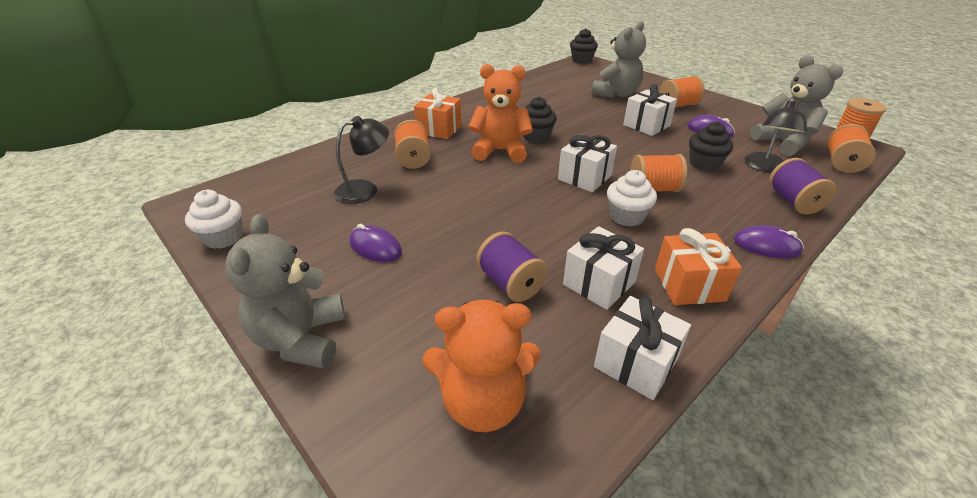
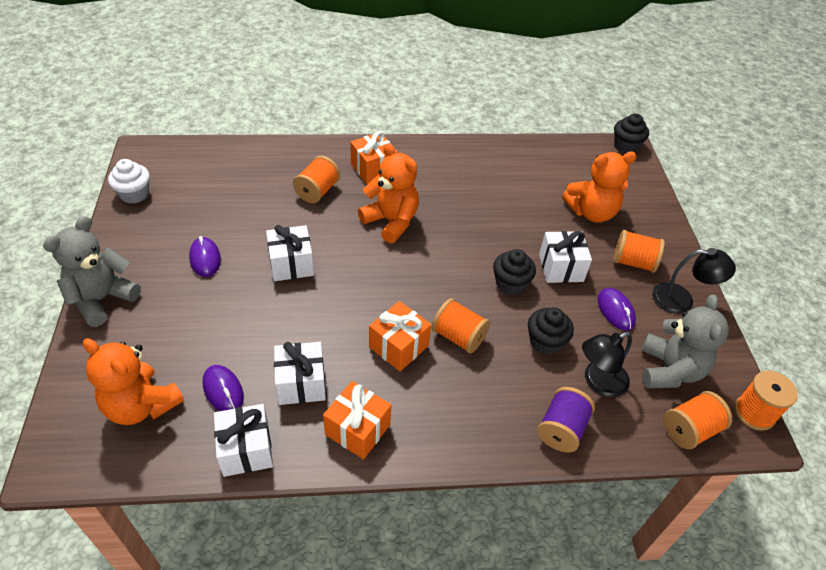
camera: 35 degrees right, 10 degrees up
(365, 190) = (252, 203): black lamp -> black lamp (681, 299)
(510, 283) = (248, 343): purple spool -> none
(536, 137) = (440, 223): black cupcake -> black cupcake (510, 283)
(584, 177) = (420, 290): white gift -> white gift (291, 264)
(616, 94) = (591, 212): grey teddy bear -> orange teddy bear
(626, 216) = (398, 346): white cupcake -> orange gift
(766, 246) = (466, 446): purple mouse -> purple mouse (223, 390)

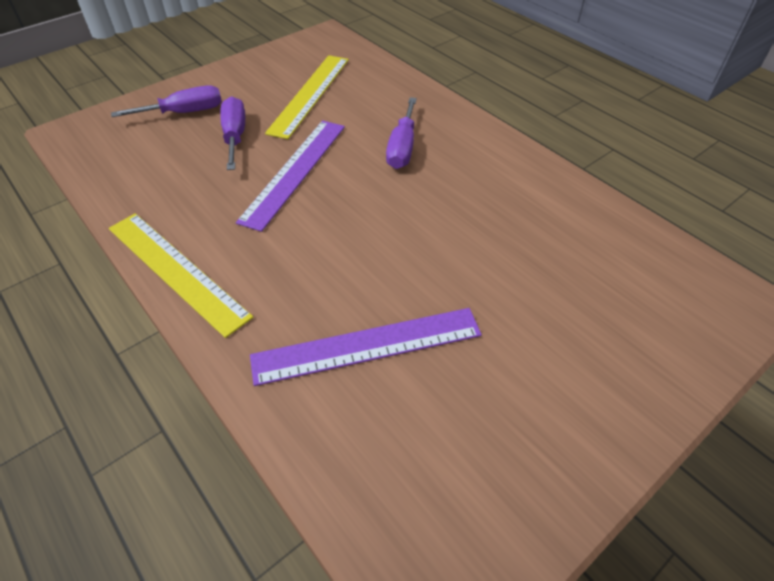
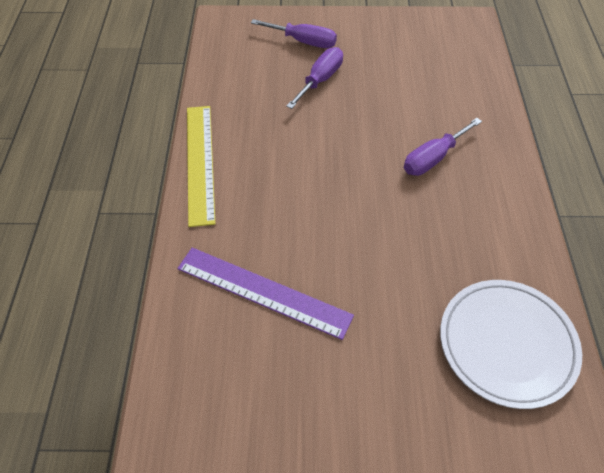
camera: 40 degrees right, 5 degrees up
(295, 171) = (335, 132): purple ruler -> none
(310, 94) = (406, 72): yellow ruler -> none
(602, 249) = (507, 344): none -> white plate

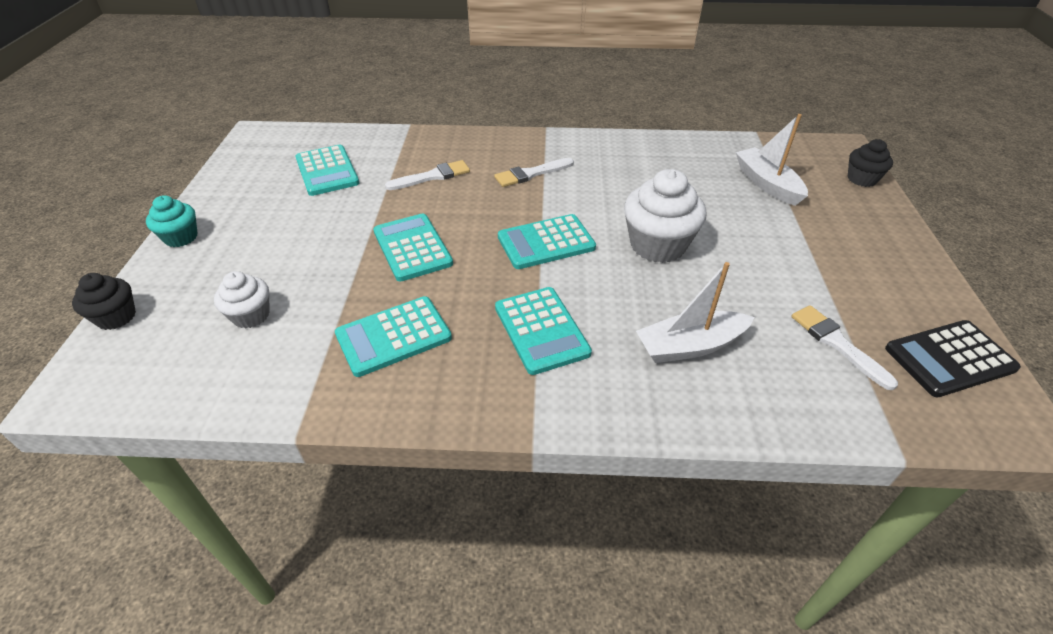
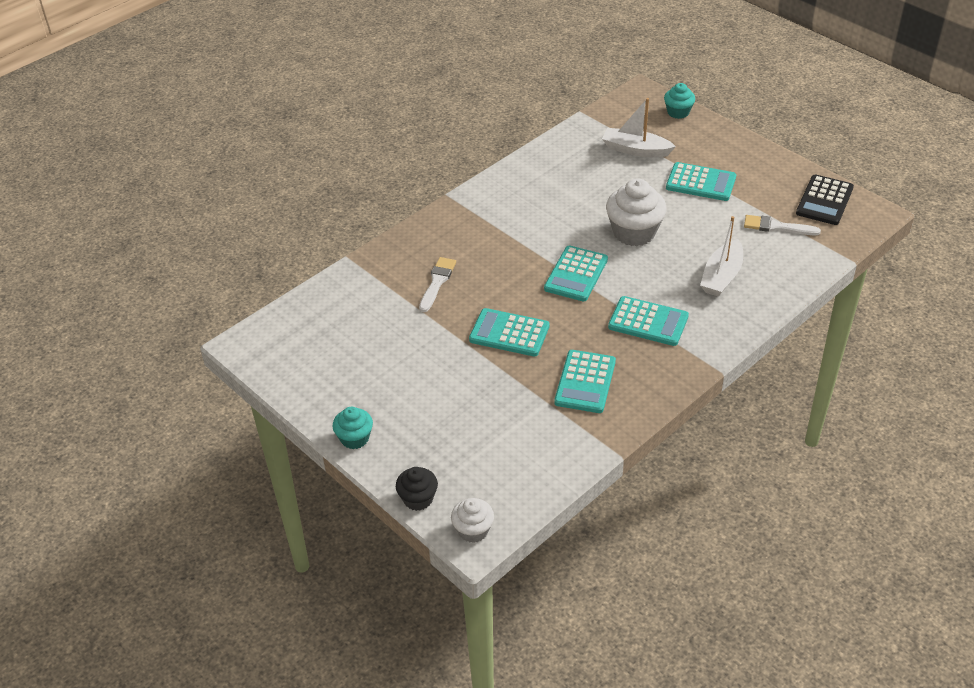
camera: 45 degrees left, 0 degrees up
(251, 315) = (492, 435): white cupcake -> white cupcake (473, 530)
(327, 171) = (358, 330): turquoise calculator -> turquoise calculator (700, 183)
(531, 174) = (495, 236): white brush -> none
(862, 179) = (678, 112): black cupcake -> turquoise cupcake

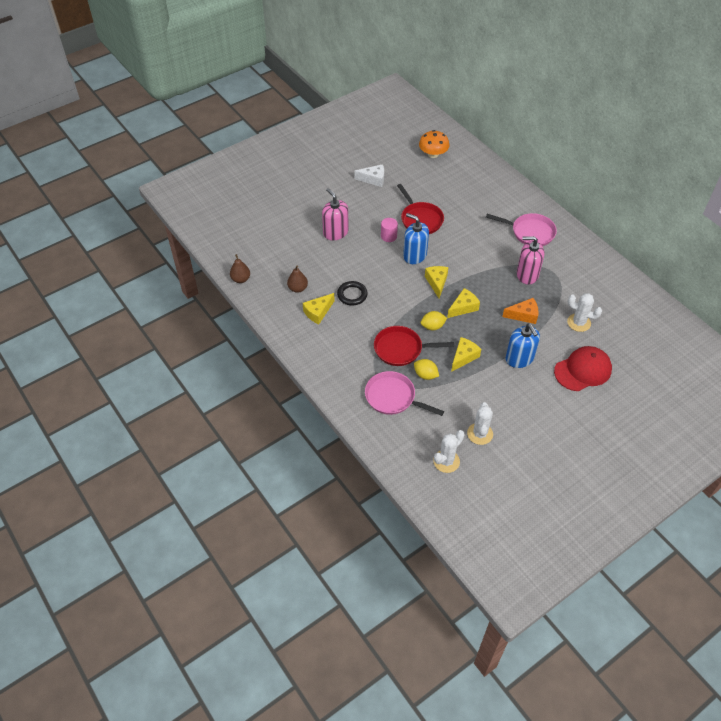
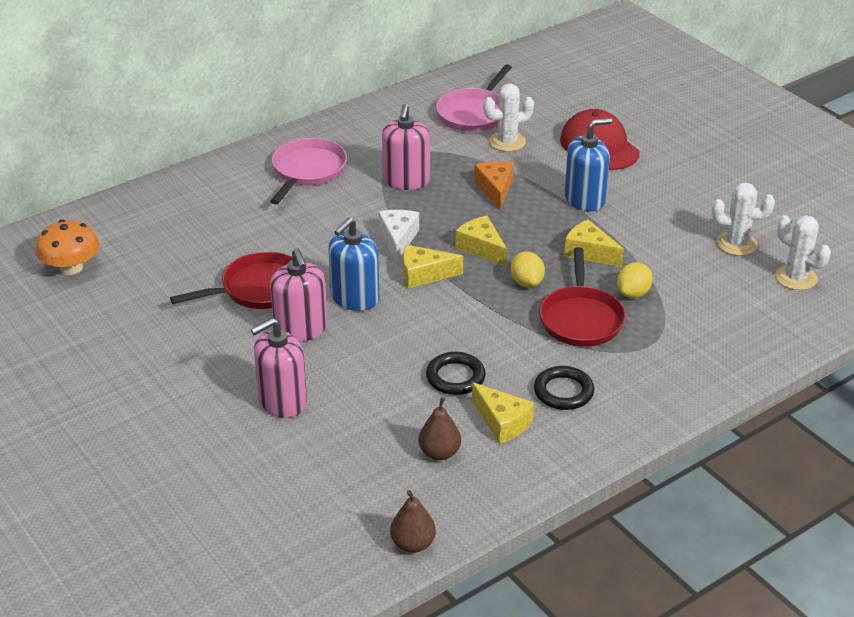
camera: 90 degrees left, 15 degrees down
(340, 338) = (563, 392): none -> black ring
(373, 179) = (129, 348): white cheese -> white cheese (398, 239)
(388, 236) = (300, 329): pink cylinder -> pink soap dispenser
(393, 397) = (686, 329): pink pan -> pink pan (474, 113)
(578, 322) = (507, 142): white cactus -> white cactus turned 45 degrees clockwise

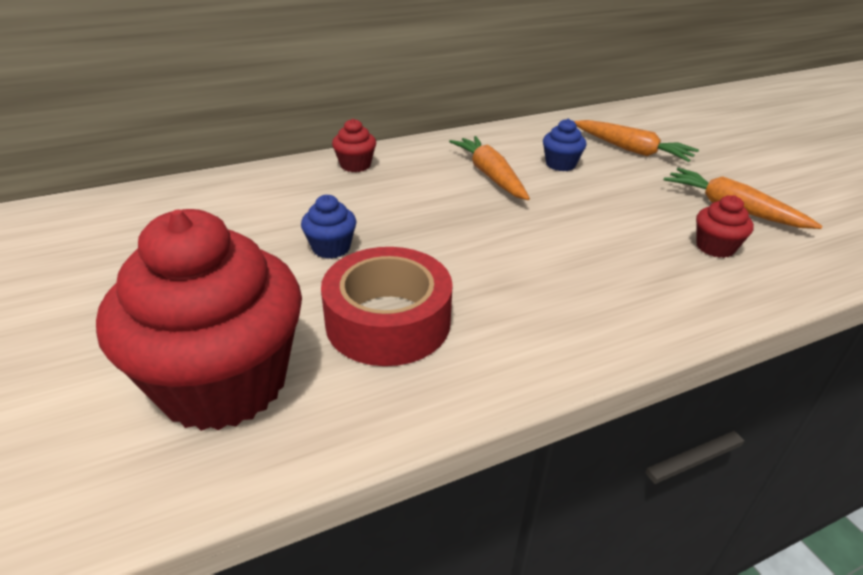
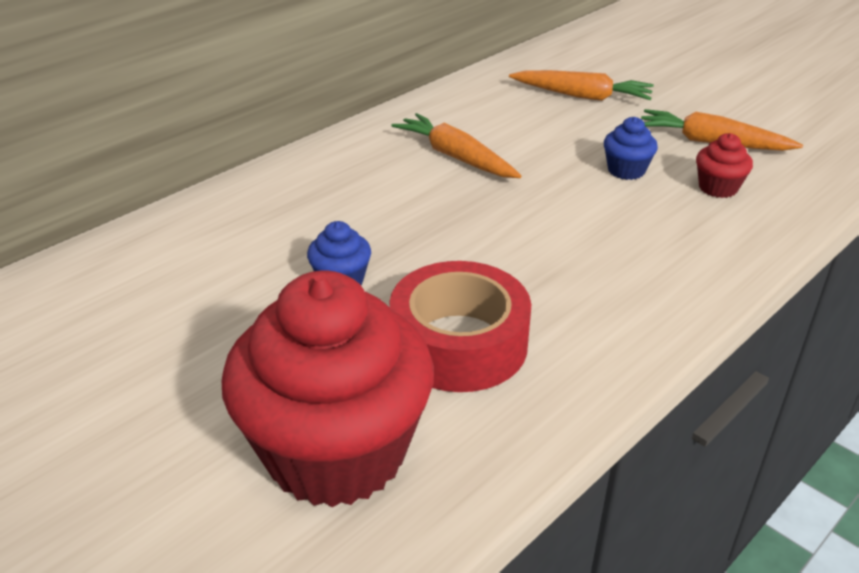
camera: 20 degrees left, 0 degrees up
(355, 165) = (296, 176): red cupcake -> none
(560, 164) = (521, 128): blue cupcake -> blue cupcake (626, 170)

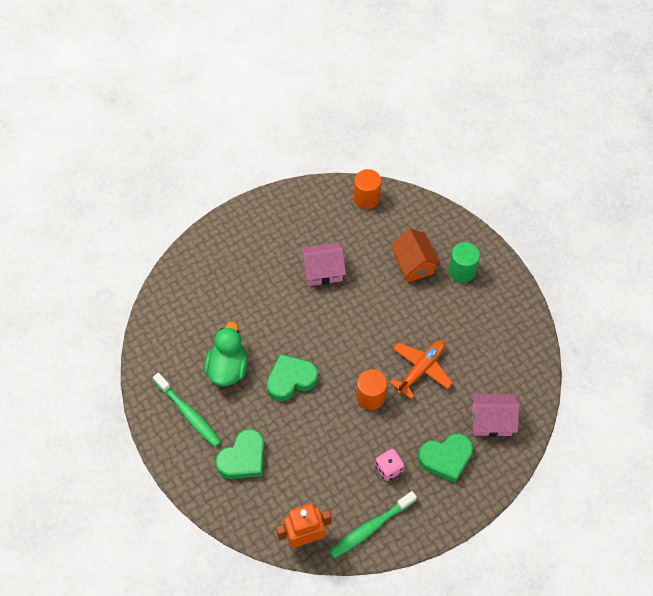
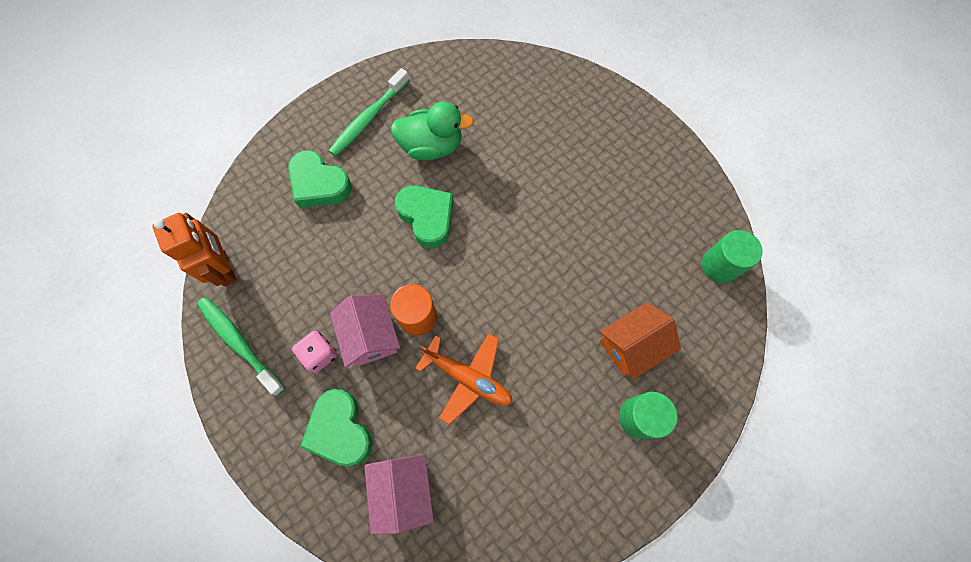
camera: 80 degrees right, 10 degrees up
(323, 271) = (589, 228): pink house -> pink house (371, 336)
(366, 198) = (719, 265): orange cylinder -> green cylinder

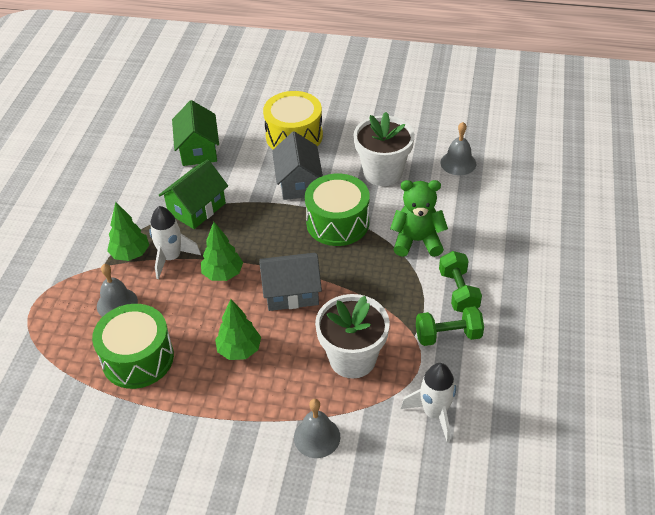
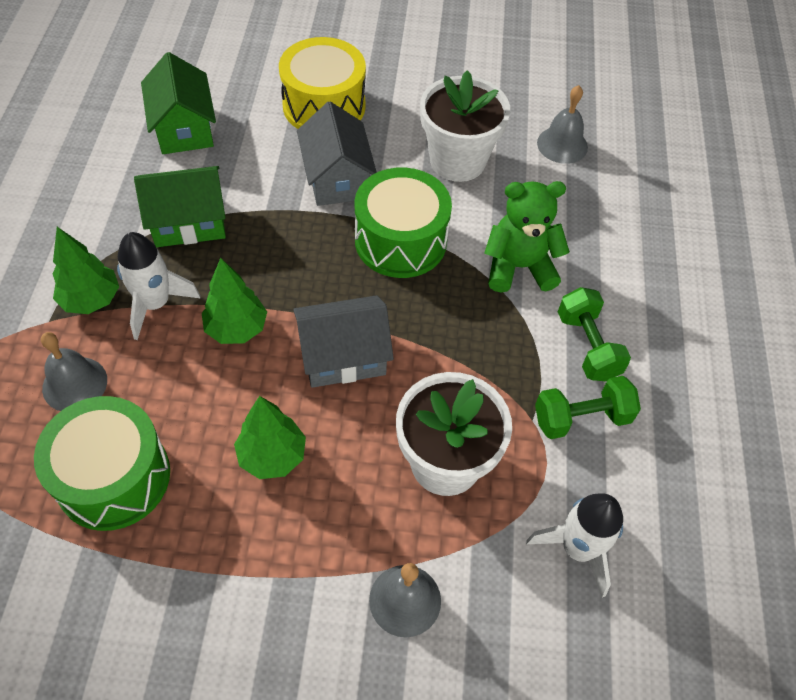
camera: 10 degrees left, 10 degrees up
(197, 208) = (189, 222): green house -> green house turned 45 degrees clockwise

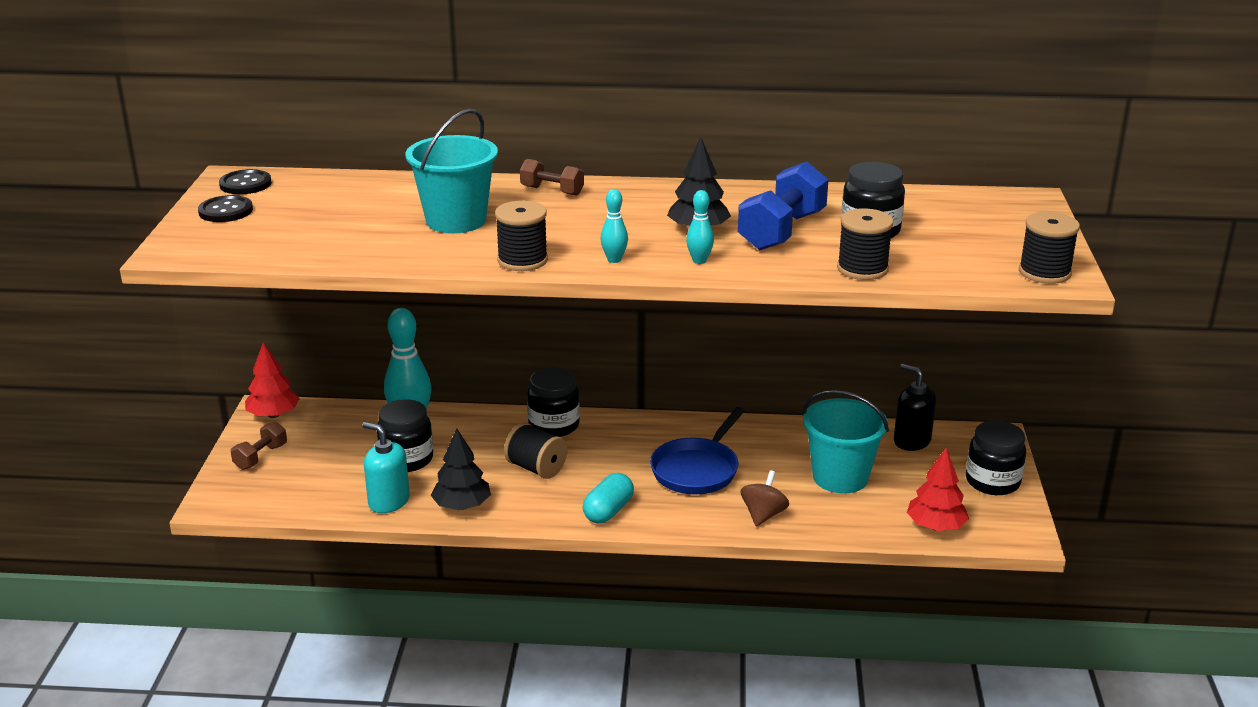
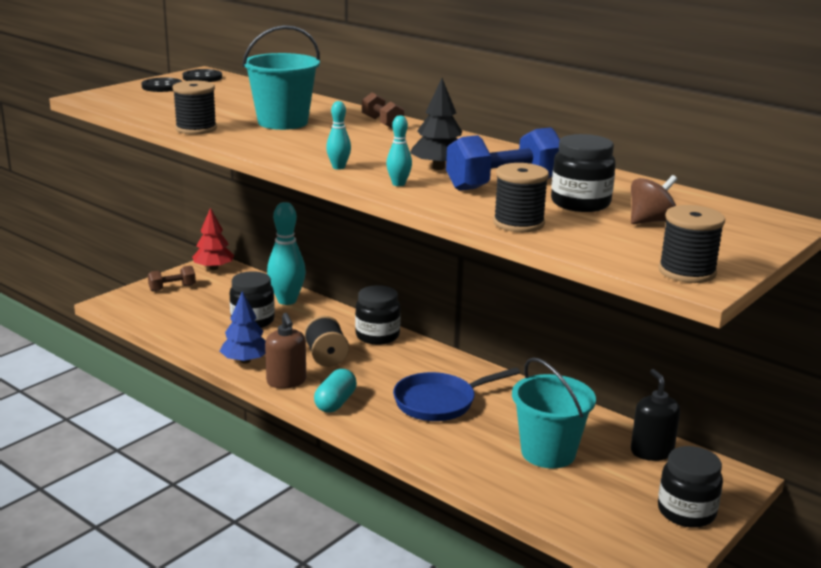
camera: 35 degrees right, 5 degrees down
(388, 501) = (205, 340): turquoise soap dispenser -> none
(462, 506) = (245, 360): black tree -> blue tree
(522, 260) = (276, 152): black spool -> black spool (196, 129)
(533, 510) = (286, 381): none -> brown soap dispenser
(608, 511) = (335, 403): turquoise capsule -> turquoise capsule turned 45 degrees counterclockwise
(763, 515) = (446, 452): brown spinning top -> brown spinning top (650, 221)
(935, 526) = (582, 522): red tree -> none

☆ ☆ ☆

**REQUIREMENT**. Search each line of the data above for "white", and copy the lines where it occurs.

**REPLY TO THE EXERCISE**.
(584, 177) = (420, 290): white gift -> white gift (291, 264)
(626, 216) = (398, 346): white cupcake -> orange gift
(602, 249) = (507, 344): none -> white plate
(251, 315) = (492, 435): white cupcake -> white cupcake (473, 530)
(531, 174) = (495, 236): white brush -> none
(373, 179) = (129, 348): white cheese -> white cheese (398, 239)
(578, 322) = (507, 142): white cactus -> white cactus turned 45 degrees clockwise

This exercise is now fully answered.